--- Data shown Enclosed Below ---

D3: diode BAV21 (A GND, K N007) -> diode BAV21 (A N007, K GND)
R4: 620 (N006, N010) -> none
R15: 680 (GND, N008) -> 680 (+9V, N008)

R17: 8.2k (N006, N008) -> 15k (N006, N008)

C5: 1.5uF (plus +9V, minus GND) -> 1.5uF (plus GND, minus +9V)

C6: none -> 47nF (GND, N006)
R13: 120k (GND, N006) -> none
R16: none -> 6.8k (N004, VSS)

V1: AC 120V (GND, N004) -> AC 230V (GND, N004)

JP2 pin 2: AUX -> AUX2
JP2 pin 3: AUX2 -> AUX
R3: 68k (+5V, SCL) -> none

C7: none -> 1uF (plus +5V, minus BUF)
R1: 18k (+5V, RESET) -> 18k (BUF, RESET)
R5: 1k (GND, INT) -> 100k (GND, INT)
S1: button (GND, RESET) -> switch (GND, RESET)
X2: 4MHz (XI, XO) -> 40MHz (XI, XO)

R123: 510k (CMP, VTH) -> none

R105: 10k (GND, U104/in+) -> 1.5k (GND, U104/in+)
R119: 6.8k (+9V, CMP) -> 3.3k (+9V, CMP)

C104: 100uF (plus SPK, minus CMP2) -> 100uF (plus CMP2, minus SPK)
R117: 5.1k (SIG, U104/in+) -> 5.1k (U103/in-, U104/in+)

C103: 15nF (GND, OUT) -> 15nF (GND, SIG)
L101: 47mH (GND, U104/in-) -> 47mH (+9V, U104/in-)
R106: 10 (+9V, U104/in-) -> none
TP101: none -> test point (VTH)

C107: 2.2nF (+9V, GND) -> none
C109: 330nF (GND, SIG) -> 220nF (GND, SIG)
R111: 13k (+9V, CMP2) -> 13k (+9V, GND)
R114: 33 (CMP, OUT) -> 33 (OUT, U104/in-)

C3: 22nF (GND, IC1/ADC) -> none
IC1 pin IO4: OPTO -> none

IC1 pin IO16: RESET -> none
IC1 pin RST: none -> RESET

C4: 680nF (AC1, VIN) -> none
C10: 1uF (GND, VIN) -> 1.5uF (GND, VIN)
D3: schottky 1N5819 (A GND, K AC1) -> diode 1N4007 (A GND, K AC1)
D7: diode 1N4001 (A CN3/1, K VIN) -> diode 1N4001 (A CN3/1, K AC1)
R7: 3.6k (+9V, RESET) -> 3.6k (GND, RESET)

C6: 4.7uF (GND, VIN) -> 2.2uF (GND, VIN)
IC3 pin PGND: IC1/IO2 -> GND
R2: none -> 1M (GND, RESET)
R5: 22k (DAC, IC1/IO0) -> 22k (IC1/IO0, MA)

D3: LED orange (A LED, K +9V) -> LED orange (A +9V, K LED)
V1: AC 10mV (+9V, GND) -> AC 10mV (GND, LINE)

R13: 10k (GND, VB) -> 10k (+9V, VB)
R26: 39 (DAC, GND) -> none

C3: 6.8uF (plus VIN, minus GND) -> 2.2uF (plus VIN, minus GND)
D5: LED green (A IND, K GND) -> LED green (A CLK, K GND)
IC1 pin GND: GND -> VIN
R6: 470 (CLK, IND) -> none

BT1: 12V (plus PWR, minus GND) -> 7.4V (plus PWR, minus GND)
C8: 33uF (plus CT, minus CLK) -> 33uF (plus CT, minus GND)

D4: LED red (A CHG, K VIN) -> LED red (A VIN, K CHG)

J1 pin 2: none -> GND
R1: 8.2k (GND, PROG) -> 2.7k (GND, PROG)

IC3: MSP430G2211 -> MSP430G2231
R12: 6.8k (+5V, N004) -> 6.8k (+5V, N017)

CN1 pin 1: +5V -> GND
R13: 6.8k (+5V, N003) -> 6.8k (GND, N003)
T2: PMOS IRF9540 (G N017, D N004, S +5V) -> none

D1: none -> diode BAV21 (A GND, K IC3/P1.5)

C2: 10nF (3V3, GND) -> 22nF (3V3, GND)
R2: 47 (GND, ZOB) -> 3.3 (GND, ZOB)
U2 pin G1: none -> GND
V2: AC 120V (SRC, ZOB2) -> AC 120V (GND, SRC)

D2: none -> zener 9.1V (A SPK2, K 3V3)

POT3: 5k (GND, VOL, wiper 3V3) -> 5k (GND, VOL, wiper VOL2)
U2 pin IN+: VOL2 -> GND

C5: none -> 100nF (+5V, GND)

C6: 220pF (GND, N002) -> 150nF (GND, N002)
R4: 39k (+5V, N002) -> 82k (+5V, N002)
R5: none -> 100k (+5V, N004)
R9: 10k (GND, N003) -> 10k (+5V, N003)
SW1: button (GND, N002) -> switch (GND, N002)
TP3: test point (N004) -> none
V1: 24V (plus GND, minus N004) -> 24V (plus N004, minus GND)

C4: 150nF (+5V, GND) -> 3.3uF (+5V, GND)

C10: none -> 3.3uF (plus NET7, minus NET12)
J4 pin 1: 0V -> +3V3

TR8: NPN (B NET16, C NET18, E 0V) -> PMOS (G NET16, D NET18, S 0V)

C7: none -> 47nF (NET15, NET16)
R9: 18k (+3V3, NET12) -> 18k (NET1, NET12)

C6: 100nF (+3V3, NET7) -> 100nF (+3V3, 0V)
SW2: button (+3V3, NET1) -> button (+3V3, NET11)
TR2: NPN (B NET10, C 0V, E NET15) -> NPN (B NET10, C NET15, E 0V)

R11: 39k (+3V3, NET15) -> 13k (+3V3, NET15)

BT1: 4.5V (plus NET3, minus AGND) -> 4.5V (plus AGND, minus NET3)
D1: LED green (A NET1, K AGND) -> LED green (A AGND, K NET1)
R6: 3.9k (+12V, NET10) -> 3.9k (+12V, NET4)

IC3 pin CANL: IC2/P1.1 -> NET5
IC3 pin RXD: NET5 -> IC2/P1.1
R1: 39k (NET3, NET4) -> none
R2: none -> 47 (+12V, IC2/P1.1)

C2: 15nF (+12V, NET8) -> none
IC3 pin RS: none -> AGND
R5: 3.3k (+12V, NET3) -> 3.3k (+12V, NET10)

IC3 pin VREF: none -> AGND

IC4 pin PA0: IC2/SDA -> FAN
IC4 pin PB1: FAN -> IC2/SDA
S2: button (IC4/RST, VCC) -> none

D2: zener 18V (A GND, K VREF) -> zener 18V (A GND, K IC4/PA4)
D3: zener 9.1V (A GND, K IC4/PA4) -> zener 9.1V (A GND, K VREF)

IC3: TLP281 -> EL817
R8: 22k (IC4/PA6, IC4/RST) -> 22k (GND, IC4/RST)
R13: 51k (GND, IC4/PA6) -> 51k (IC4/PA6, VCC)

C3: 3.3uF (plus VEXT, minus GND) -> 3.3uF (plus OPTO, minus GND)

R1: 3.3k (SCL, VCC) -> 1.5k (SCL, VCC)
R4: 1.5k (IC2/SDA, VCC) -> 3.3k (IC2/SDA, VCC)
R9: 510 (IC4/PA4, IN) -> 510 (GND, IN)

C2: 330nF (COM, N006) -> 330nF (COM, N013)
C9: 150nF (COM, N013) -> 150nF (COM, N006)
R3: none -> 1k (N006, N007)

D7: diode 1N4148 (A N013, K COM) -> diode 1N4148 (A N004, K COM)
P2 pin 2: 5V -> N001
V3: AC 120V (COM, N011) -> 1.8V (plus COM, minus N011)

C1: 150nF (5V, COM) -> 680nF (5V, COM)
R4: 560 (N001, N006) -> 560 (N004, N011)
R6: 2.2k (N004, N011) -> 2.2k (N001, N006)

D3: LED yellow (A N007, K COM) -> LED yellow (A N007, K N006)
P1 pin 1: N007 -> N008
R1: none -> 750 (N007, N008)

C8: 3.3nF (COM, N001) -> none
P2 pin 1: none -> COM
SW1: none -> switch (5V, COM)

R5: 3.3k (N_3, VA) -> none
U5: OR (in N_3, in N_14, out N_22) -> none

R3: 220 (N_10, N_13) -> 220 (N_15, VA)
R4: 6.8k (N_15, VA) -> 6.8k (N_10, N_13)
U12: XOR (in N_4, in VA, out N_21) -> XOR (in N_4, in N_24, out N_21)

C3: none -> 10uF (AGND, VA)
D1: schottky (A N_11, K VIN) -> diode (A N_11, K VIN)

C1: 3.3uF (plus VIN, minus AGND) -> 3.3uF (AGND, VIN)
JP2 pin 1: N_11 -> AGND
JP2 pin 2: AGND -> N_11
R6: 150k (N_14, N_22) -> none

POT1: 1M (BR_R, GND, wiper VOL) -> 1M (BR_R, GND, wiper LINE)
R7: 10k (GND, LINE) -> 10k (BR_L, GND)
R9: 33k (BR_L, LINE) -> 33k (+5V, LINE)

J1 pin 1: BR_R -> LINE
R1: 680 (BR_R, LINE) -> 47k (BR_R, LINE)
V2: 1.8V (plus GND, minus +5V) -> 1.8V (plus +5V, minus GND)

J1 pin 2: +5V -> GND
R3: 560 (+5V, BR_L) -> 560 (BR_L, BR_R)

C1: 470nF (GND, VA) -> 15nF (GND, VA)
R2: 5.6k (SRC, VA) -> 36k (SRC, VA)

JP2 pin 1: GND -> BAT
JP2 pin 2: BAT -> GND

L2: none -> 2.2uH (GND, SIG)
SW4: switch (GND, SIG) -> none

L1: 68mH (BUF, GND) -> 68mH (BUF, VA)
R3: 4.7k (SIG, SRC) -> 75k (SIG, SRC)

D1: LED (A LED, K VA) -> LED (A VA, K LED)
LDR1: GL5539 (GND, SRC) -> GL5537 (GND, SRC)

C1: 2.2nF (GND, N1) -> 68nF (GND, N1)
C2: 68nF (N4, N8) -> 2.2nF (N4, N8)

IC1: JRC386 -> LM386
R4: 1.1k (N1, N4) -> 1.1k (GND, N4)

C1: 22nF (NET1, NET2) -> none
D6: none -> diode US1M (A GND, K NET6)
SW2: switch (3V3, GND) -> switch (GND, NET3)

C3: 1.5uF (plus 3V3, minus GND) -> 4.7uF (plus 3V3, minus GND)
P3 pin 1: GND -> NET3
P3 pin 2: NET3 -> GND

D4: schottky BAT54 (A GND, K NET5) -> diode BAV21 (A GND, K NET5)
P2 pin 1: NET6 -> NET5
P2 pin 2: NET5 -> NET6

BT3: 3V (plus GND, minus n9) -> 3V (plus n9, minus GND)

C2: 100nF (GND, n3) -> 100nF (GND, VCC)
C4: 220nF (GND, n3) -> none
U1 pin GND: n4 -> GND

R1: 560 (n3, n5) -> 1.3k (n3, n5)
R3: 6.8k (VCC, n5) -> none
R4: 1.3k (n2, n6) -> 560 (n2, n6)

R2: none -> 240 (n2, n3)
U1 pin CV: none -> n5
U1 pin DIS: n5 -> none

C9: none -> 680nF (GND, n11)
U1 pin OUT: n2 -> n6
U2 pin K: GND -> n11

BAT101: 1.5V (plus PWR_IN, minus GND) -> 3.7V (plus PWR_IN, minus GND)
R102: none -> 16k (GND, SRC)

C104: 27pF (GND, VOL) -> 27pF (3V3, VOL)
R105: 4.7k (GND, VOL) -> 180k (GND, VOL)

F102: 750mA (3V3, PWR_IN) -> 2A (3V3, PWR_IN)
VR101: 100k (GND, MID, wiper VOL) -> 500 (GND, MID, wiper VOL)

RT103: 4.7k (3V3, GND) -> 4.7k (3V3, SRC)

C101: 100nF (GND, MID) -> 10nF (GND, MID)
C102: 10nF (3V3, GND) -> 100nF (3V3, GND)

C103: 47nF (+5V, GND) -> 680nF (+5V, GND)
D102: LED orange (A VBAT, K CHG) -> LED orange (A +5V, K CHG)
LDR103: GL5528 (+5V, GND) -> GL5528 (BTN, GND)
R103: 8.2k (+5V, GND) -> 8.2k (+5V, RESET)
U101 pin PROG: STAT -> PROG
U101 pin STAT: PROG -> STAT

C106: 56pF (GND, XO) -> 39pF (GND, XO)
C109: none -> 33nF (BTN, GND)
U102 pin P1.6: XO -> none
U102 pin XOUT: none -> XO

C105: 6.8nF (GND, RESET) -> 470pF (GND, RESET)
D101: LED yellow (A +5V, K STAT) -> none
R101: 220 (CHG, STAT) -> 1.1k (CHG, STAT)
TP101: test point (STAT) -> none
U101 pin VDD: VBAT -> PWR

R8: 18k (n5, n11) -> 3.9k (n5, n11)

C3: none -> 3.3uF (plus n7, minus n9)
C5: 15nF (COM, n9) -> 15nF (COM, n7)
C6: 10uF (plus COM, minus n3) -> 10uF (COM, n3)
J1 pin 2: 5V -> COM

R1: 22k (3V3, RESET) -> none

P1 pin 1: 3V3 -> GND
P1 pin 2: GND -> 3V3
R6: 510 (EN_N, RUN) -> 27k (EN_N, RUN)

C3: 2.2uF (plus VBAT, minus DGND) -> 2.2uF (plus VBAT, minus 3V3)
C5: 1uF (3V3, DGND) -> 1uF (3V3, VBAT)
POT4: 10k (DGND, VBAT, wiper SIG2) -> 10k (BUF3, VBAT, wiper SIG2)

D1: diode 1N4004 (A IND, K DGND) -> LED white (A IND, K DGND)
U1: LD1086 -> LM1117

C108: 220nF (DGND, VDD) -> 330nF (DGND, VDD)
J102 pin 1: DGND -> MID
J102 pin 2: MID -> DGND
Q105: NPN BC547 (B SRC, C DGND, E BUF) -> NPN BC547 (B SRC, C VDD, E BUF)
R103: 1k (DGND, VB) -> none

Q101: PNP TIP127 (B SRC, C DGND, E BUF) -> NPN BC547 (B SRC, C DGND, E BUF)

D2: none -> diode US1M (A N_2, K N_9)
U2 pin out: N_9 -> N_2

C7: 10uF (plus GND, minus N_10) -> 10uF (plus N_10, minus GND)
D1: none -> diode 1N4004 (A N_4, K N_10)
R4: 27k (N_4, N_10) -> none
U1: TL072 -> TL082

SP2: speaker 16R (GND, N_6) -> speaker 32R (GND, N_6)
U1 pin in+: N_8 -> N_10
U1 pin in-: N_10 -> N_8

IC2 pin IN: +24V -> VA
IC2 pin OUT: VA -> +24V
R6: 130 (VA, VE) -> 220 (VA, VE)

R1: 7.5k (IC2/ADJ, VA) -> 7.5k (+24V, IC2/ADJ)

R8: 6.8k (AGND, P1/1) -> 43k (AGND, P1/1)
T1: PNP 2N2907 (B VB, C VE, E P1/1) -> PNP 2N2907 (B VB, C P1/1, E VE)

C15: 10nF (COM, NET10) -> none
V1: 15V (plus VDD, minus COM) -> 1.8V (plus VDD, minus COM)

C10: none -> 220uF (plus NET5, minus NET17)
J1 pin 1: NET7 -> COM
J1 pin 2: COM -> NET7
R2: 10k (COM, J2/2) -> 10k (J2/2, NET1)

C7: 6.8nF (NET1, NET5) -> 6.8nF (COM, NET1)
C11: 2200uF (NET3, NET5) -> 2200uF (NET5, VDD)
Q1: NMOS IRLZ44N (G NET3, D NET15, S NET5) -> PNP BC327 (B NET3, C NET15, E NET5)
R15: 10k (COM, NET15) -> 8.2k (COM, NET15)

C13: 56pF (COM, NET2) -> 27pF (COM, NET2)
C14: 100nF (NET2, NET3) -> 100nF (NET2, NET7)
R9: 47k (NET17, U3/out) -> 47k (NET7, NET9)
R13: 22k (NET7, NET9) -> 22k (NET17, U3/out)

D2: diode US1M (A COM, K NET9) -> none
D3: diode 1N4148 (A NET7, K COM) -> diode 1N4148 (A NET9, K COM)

--- End of Enclosed Data shown ---

Task requirements — Could you return exactly the stretch of the data above that starts at the line with "C106: 56pF (GND, XO) -> 39pF (GND, XO)" and ends at the line with "D1: none -> diode 1N4004 (A N_4, K N_10)", both lines included?

Reply —
C106: 56pF (GND, XO) -> 39pF (GND, XO)
C109: none -> 33nF (BTN, GND)
U102 pin P1.6: XO -> none
U102 pin XOUT: none -> XO

C105: 6.8nF (GND, RESET) -> 470pF (GND, RESET)
D101: LED yellow (A +5V, K STAT) -> none
R101: 220 (CHG, STAT) -> 1.1k (CHG, STAT)
TP101: test point (STAT) -> none
U101 pin VDD: VBAT -> PWR

R8: 18k (n5, n11) -> 3.9k (n5, n11)

C3: none -> 3.3uF (plus n7, minus n9)
C5: 15nF (COM, n9) -> 15nF (COM, n7)
C6: 10uF (plus COM, minus n3) -> 10uF (COM, n3)
J1 pin 2: 5V -> COM

R1: 22k (3V3, RESET) -> none

P1 pin 1: 3V3 -> GND
P1 pin 2: GND -> 3V3
R6: 510 (EN_N, RUN) -> 27k (EN_N, RUN)

C3: 2.2uF (plus VBAT, minus DGND) -> 2.2uF (plus VBAT, minus 3V3)
C5: 1uF (3V3, DGND) -> 1uF (3V3, VBAT)
POT4: 10k (DGND, VBAT, wiper SIG2) -> 10k (BUF3, VBAT, wiper SIG2)

D1: diode 1N4004 (A IND, K DGND) -> LED white (A IND, K DGND)
U1: LD1086 -> LM1117

C108: 220nF (DGND, VDD) -> 330nF (DGND, VDD)
J102 pin 1: DGND -> MID
J102 pin 2: MID -> DGND
Q105: NPN BC547 (B SRC, C DGND, E BUF) -> NPN BC547 (B SRC, C VDD, E BUF)
R103: 1k (DGND, VB) -> none

Q101: PNP TIP127 (B SRC, C DGND, E BUF) -> NPN BC547 (B SRC, C DGND, E BUF)

D2: none -> diode US1M (A N_2, K N_9)
U2 pin out: N_9 -> N_2

C7: 10uF (plus GND, minus N_10) -> 10uF (plus N_10, minus GND)
D1: none -> diode 1N4004 (A N_4, K N_10)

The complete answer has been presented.